=== Prompt ===
Copy everything in the records exactly; the pictures stay out.

=== Records for the exercise ===
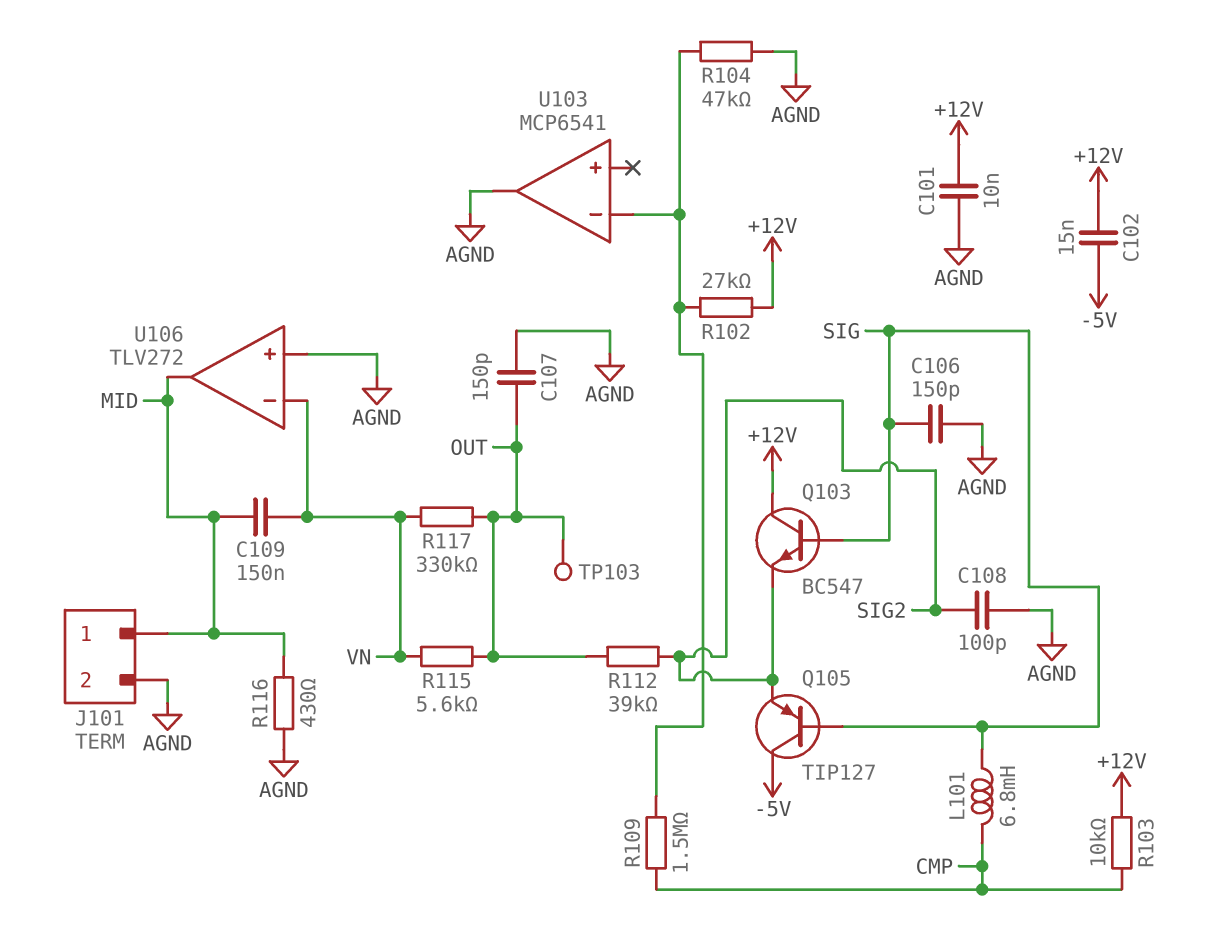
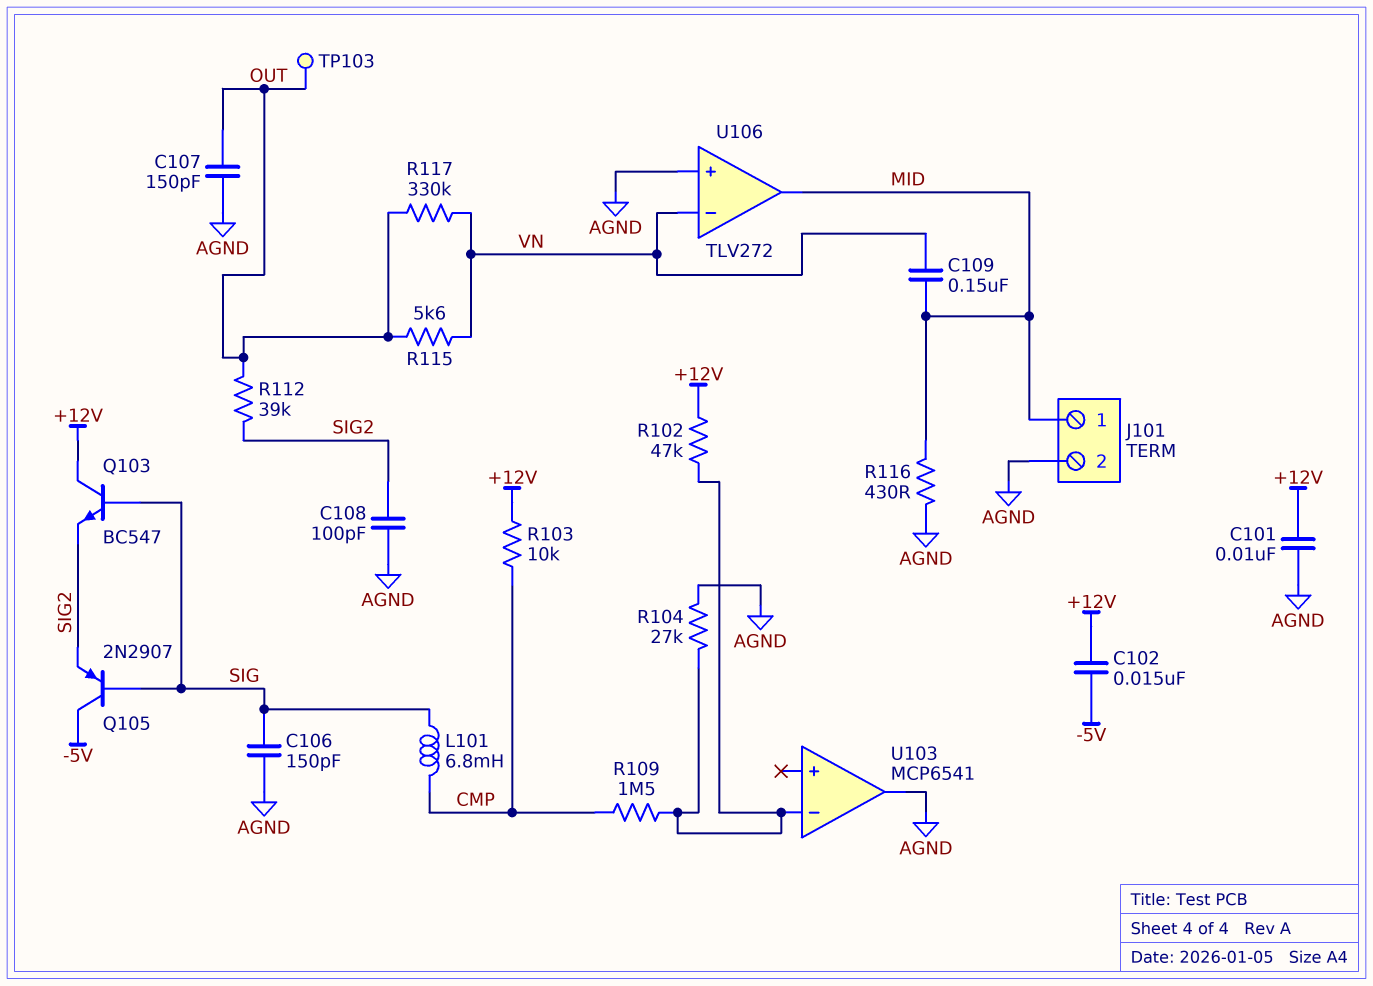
Q105: PNP TIP127 (B SIG, C -5V, E SIG2) -> PNP 2N2907 (B SIG, C -5V, E SIG2)
R102: 27k (+12V, U103/in-) -> 47k (+12V, U103/in-)
R104: 47k (AGND, U103/in-) -> 27k (AGND, U103/in-)

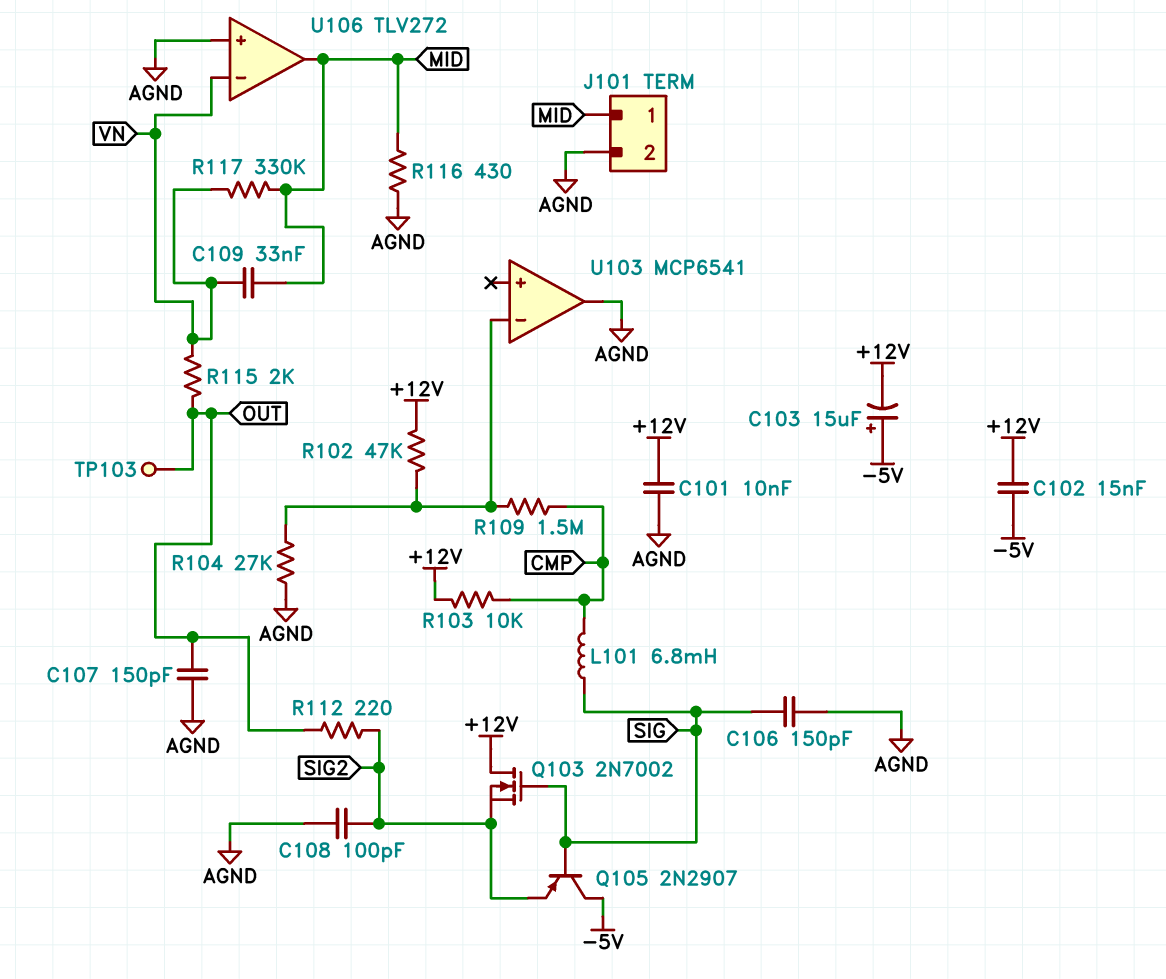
C103: none -> 15uF (plus -5V, minus +12V)
C109: 150nF (MID, VN) -> 33nF (MID, VN)
Q103: NPN BC547 (B SIG, C +12V, E SIG2) -> NMOS 2N7002 (G SIG, D +12V, S SIG2)
R112: 39k (OUT, SIG2) -> 220 (OUT, SIG2)
R115: 5.6k (OUT, VN) -> 2k (OUT, VN)
R117: 330k (OUT, VN) -> 330k (MID, VN)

=== Output ===
Q105: PNP TIP127 (B SIG, C -5V, E SIG2) -> PNP 2N2907 (B SIG, C -5V, E SIG2)
R102: 27k (+12V, U103/in-) -> 47k (+12V, U103/in-)
R104: 47k (AGND, U103/in-) -> 27k (AGND, U103/in-)

C103: none -> 15uF (plus -5V, minus +12V)
C109: 150nF (MID, VN) -> 33nF (MID, VN)
Q103: NPN BC547 (B SIG, C +12V, E SIG2) -> NMOS 2N7002 (G SIG, D +12V, S SIG2)
R112: 39k (OUT, SIG2) -> 220 (OUT, SIG2)
R115: 5.6k (OUT, VN) -> 2k (OUT, VN)
R117: 330k (OUT, VN) -> 330k (MID, VN)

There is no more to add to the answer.